Dataset entries —
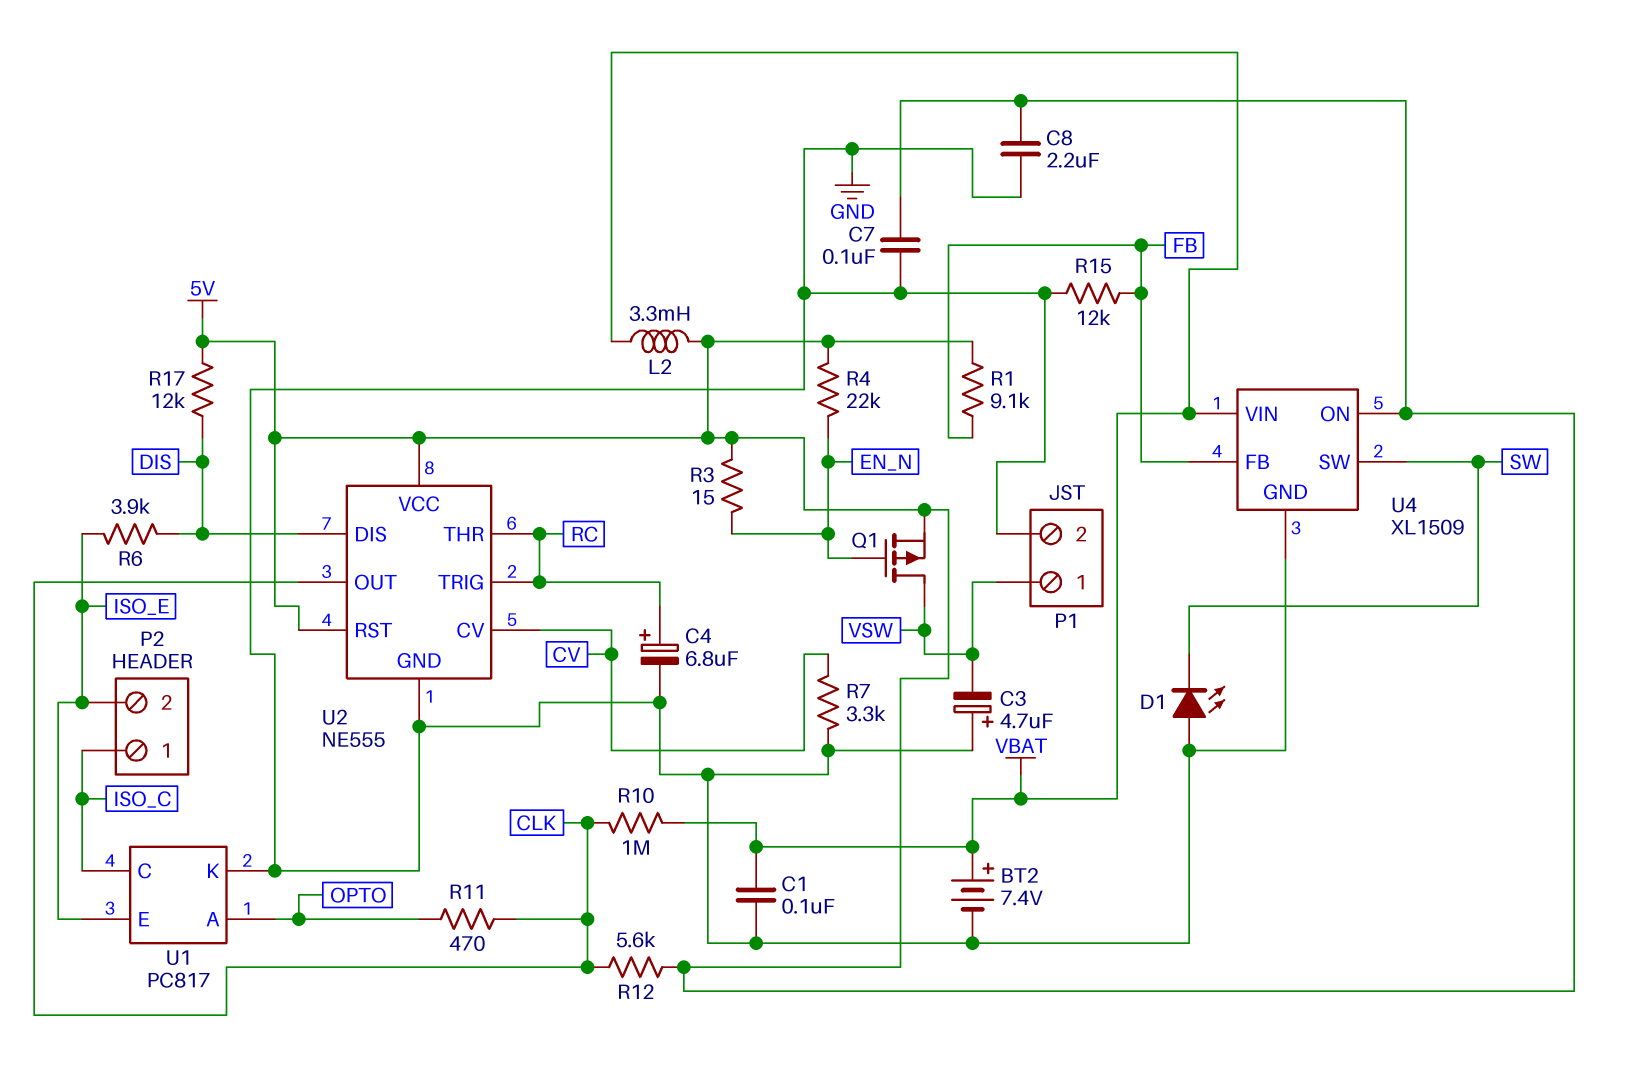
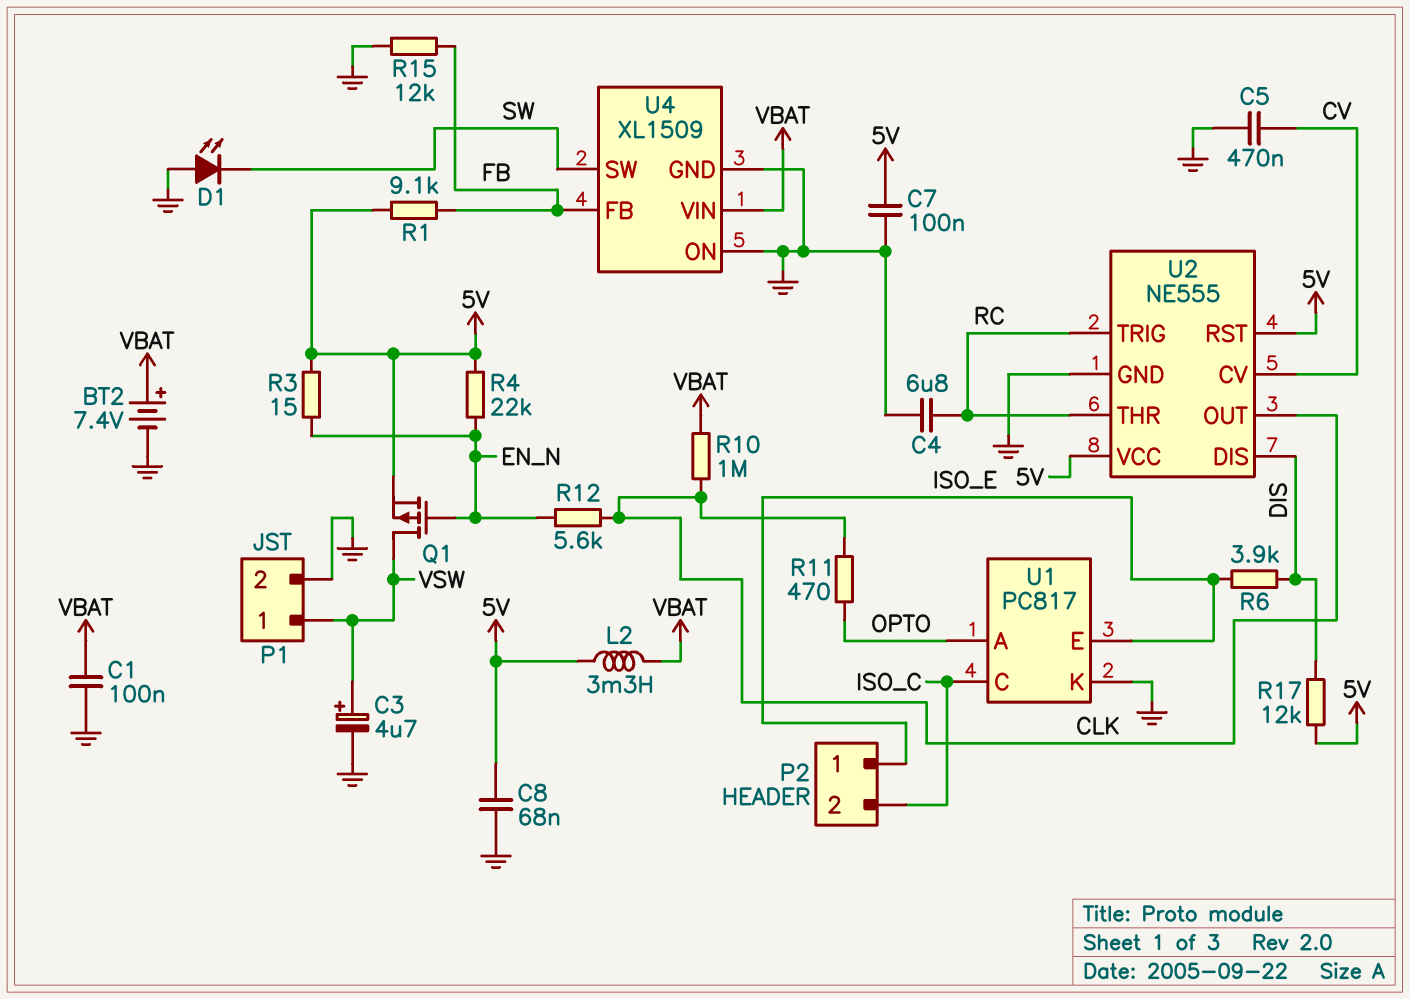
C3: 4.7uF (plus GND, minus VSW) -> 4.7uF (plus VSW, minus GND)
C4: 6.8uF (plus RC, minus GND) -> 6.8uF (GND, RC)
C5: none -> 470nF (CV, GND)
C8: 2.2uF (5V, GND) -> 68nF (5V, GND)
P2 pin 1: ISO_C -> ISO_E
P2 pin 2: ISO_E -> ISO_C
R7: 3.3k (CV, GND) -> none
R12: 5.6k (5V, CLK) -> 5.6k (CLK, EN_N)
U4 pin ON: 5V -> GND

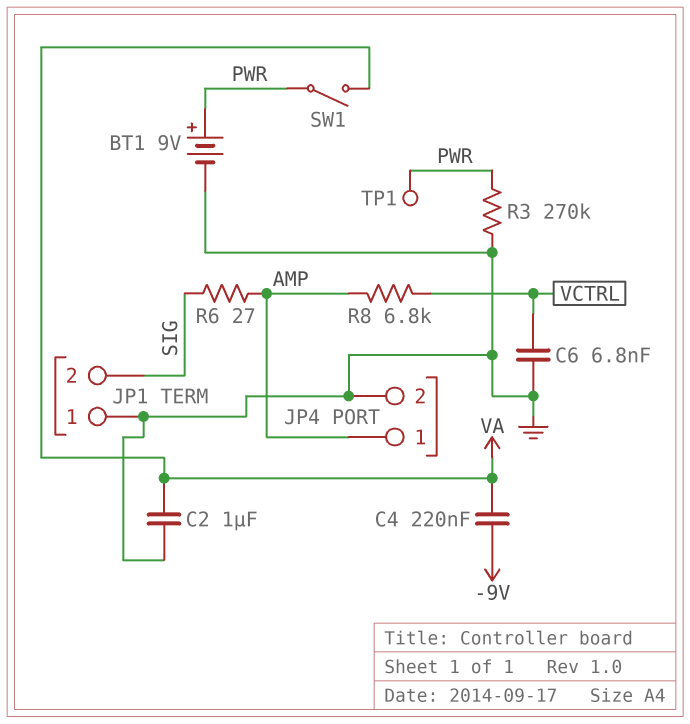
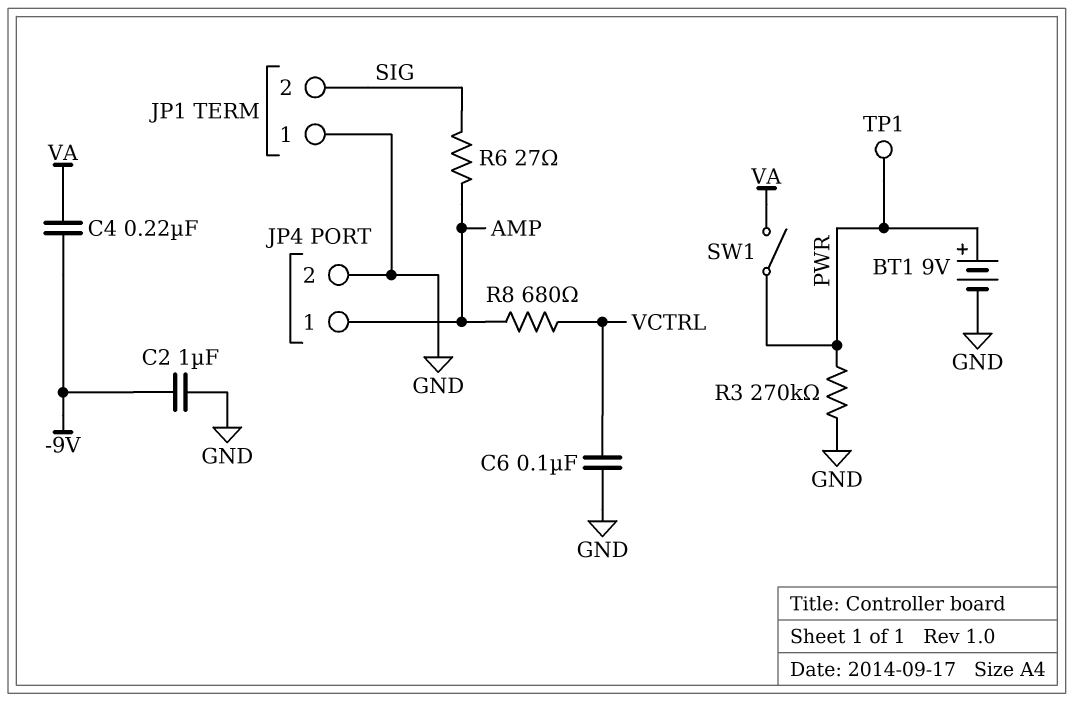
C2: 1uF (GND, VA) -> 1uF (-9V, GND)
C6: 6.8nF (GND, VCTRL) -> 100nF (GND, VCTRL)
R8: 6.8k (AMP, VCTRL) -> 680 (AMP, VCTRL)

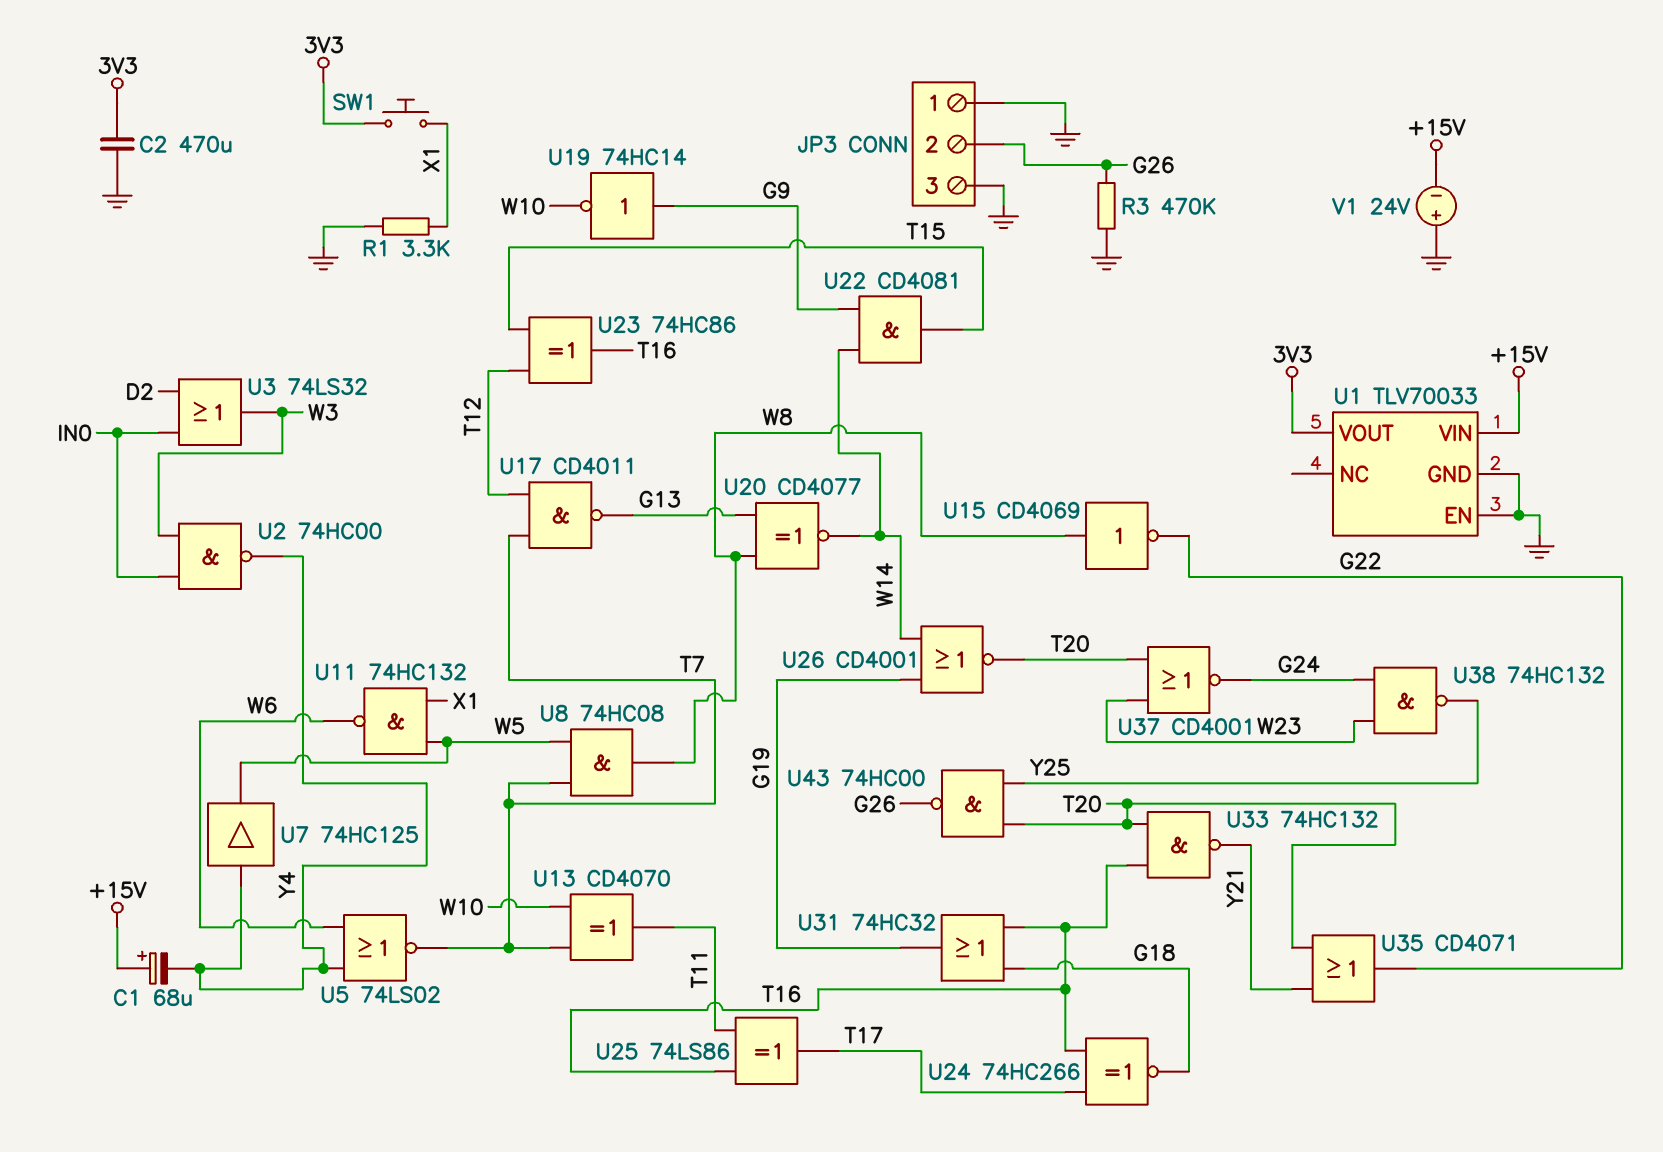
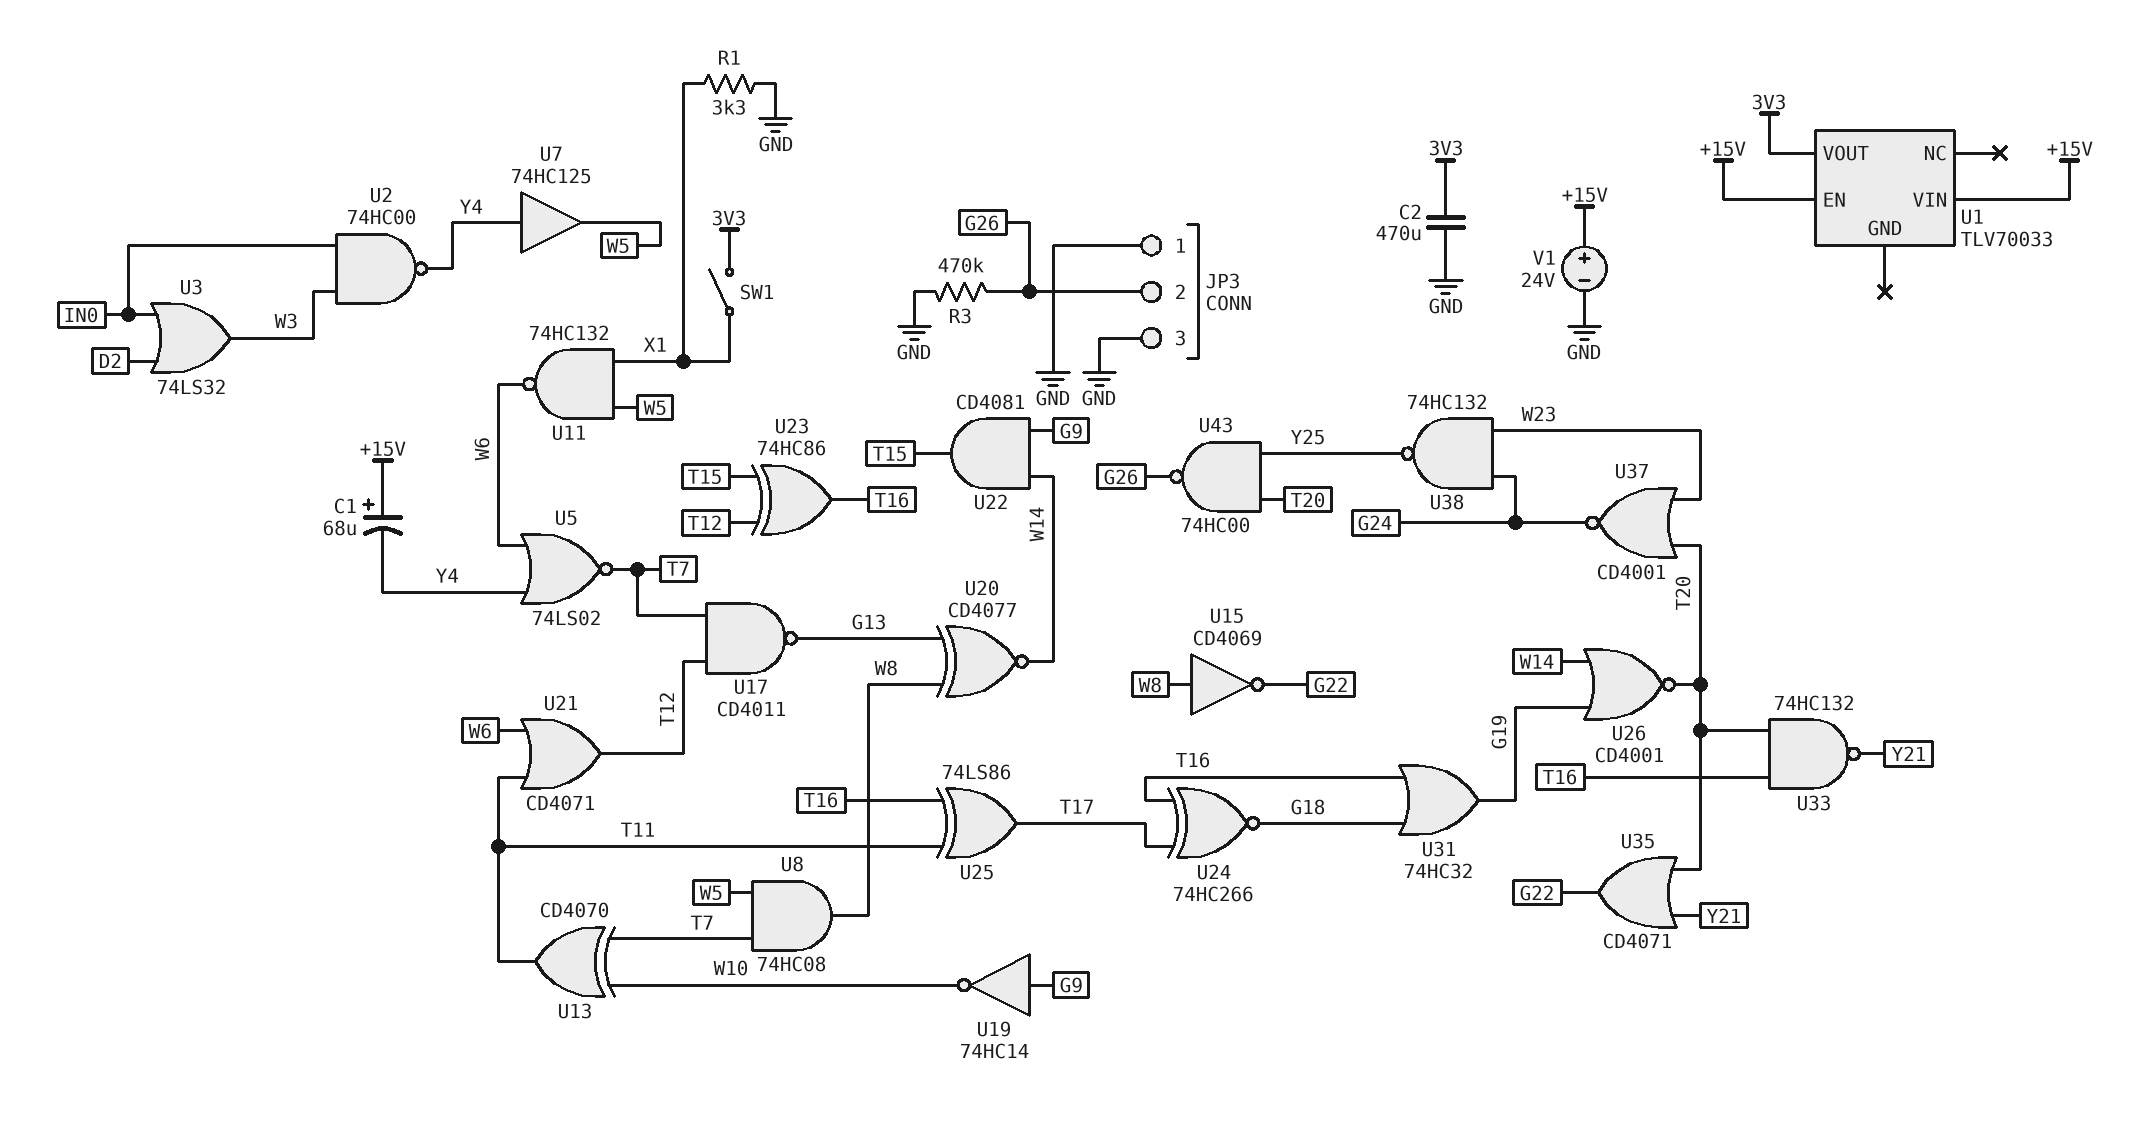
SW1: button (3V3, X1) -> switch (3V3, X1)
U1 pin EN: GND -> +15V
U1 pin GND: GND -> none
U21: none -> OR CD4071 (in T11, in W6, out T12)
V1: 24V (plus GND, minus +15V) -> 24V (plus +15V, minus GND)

Your assignment — Return each line of the records above in which the word "VCTRL" occurs.

Result of the exercise —
C6: 6.8nF (GND, VCTRL) -> 100nF (GND, VCTRL)
R8: 6.8k (AMP, VCTRL) -> 680 (AMP, VCTRL)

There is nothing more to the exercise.